• **ACTIVITY**
The listing below begins with the first line you should copy; stop after the line containing "green triangle: rotated", and drop every picture.

::: RECORDED DATA :::

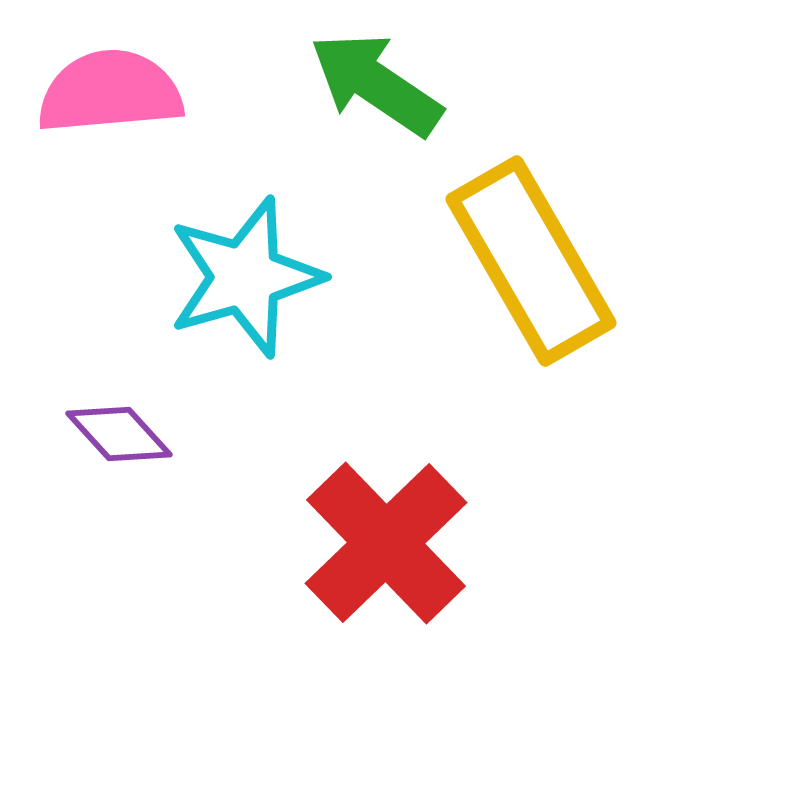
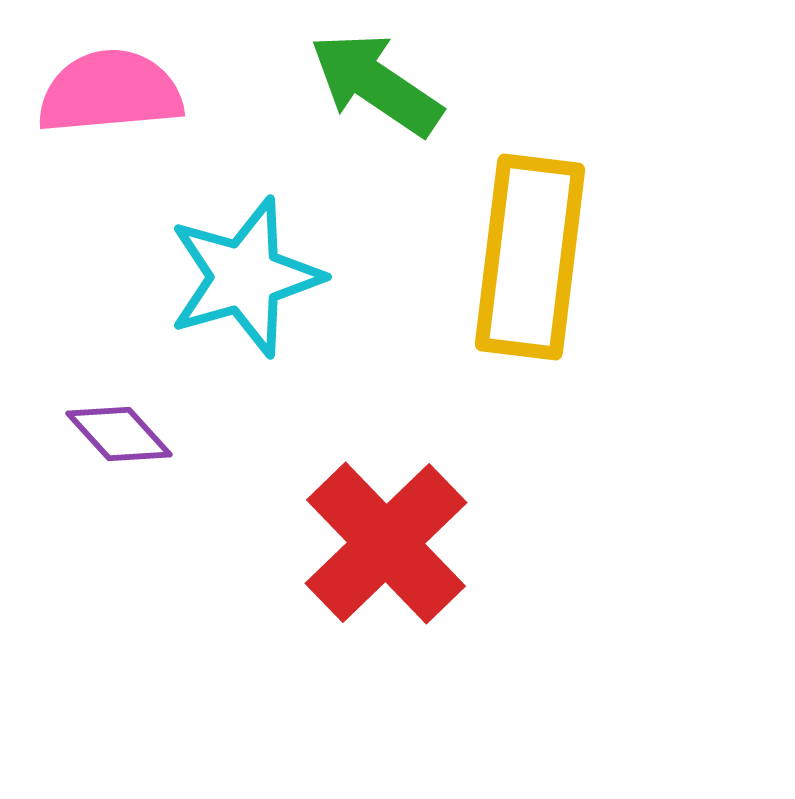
yellow rectangle: moved 1 px left, 4 px up; rotated 37 degrees clockwise
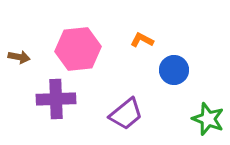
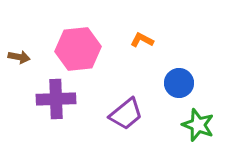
blue circle: moved 5 px right, 13 px down
green star: moved 10 px left, 6 px down
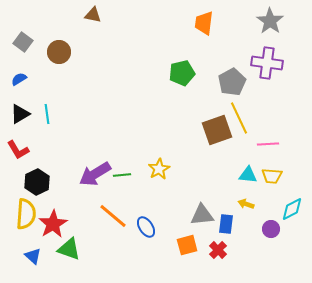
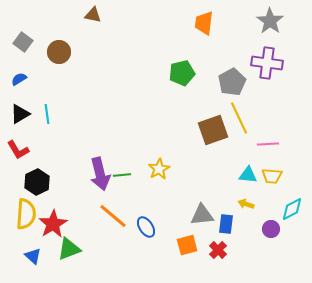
brown square: moved 4 px left
purple arrow: moved 5 px right; rotated 72 degrees counterclockwise
green triangle: rotated 40 degrees counterclockwise
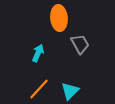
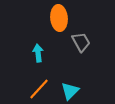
gray trapezoid: moved 1 px right, 2 px up
cyan arrow: rotated 30 degrees counterclockwise
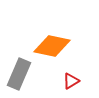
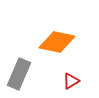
orange diamond: moved 5 px right, 4 px up
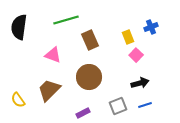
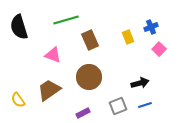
black semicircle: rotated 25 degrees counterclockwise
pink square: moved 23 px right, 6 px up
brown trapezoid: rotated 10 degrees clockwise
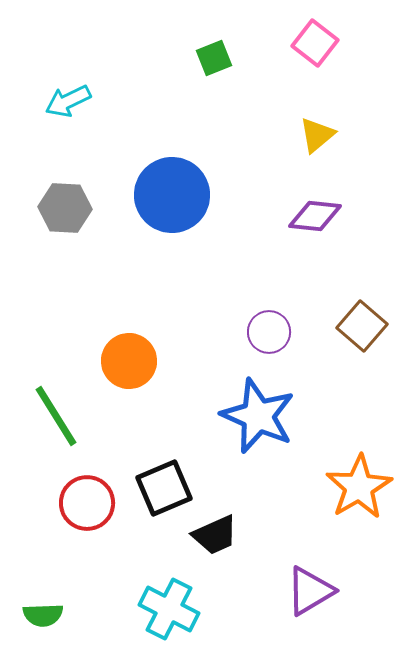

:::

• **EXPECTED ANSWER**
yellow rectangle: moved 1 px left, 4 px up; rotated 37 degrees clockwise
blue circle: moved 5 px right, 13 px down
green star: moved 10 px left, 6 px down
brown square: moved 4 px left
purple arrow: moved 5 px right; rotated 72 degrees counterclockwise
green triangle: rotated 40 degrees counterclockwise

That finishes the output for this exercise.